:: What is being asked ::
Could the data below be printed out exactly, with the pictures left out?

:: Entries shown ::
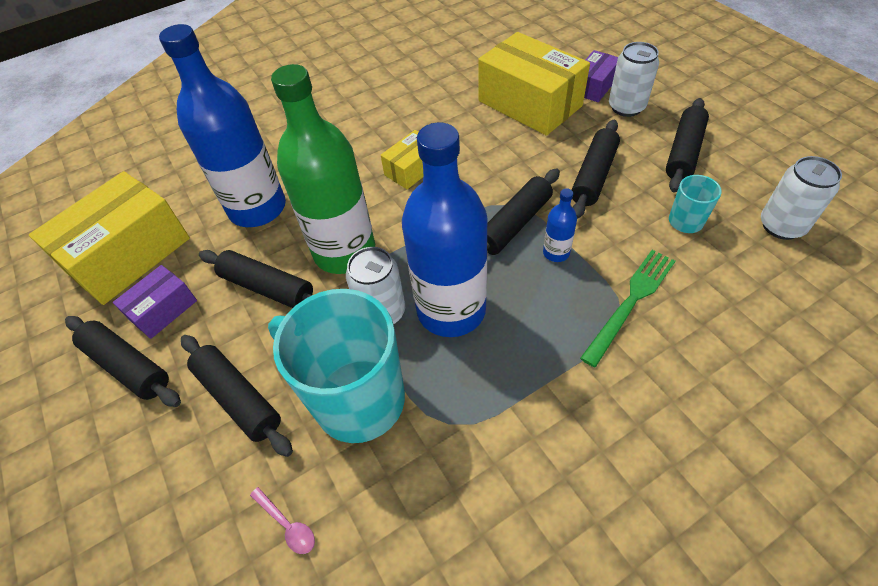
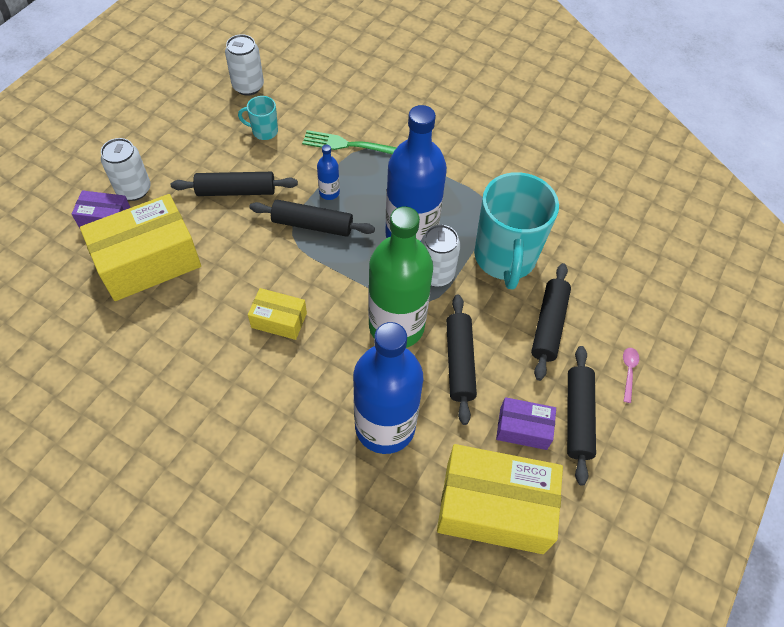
camera: 125 degrees left, 5 degrees up
(287, 525) = (592, 255): pink spoon -> pink spoon (628, 371)
(529, 103) = (148, 261): yellow box -> yellow box turned 45 degrees clockwise
(683, 152) = (186, 144): black rolling pin -> none

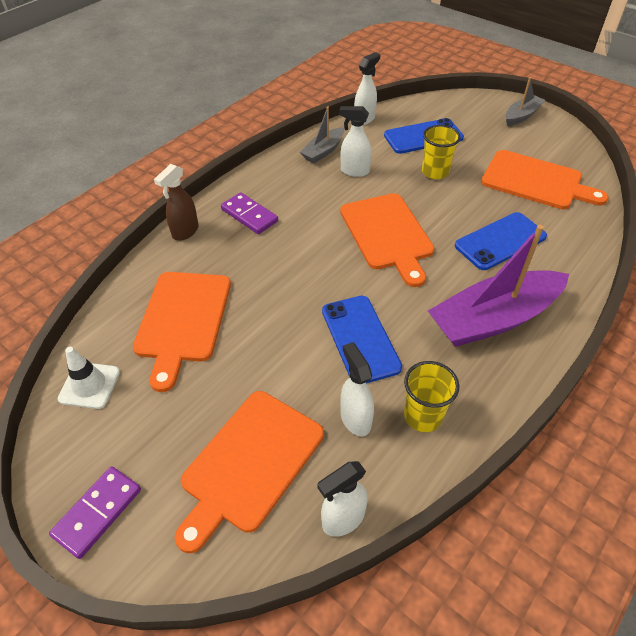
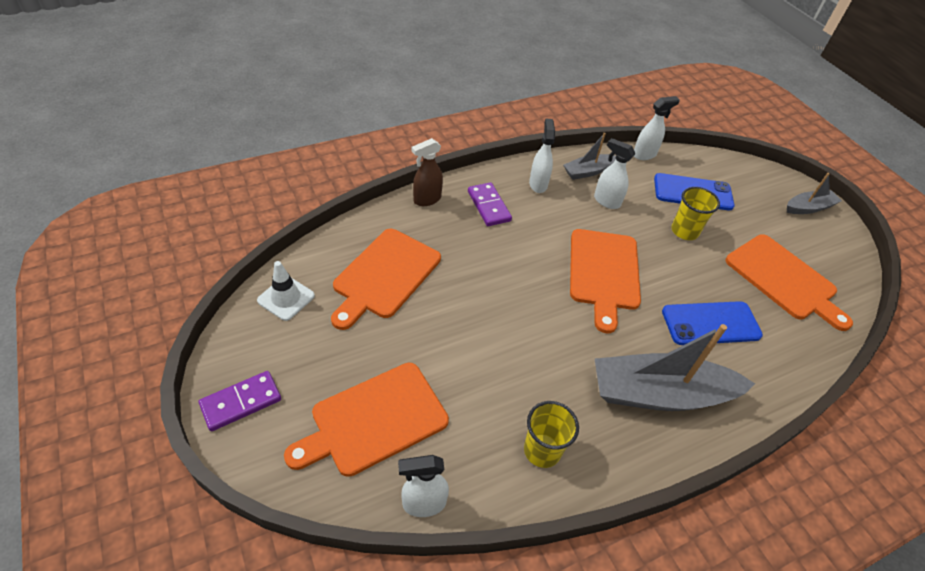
camera: 20 degrees right, 0 degrees up
(355, 419) = (481, 425): white spray bottle -> white spray bottle (538, 184)
(360, 339) = (525, 357): blue phone -> none
(493, 319) = (660, 394): purple boat -> grey boat

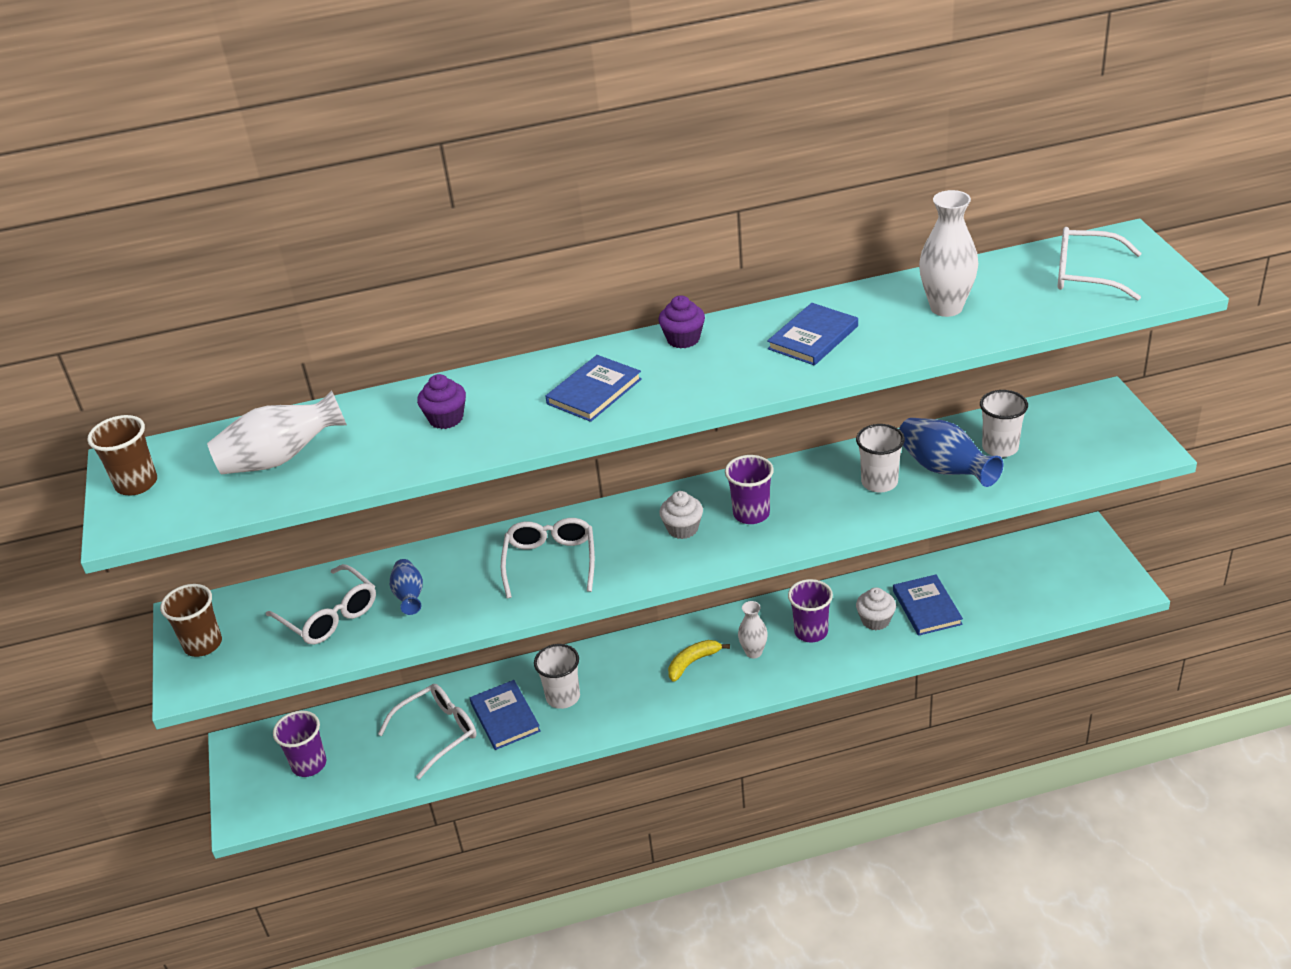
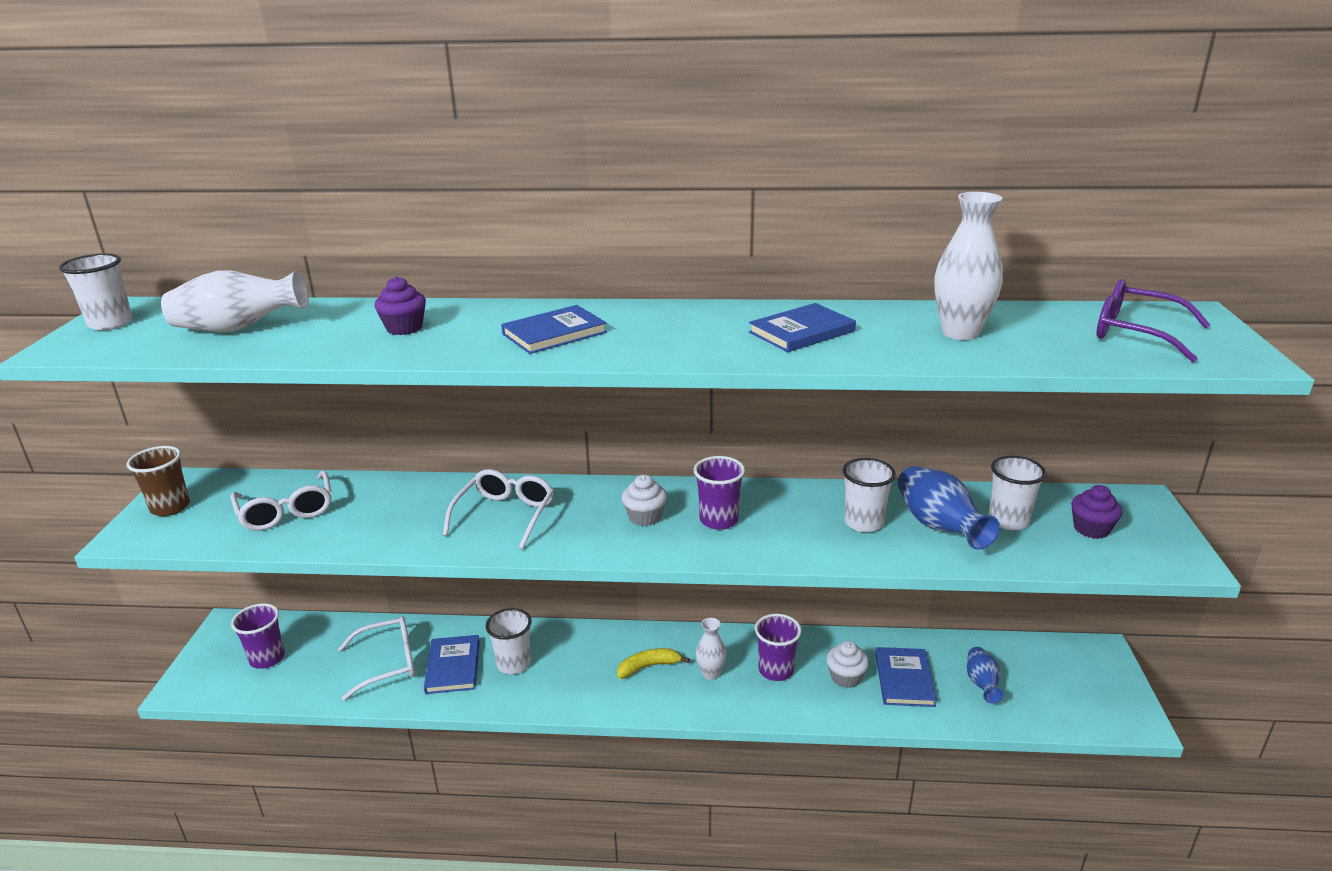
camera: 15 degrees right, 10 degrees down
(136, 484) = (110, 323): brown cup -> white cup
(409, 596) = (364, 513): blue vase -> blue vase (981, 684)
(683, 339) = (672, 312): purple cupcake -> purple cupcake (1091, 529)
(1086, 275) = (1136, 333): white glasses -> purple glasses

:: Task result ::
camera: 125 degrees left, 5 degrees up
(287, 525) = (592, 255): pink spoon -> pink spoon (628, 371)
(529, 103) = (148, 261): yellow box -> yellow box turned 45 degrees clockwise
(683, 152) = (186, 144): black rolling pin -> none

camera: 20 degrees right, 0 degrees up
(355, 419) = (481, 425): white spray bottle -> white spray bottle (538, 184)
(360, 339) = (525, 357): blue phone -> none
(493, 319) = (660, 394): purple boat -> grey boat

camera: 15 degrees right, 10 degrees down
(136, 484) = (110, 323): brown cup -> white cup
(409, 596) = (364, 513): blue vase -> blue vase (981, 684)
(683, 339) = (672, 312): purple cupcake -> purple cupcake (1091, 529)
(1086, 275) = (1136, 333): white glasses -> purple glasses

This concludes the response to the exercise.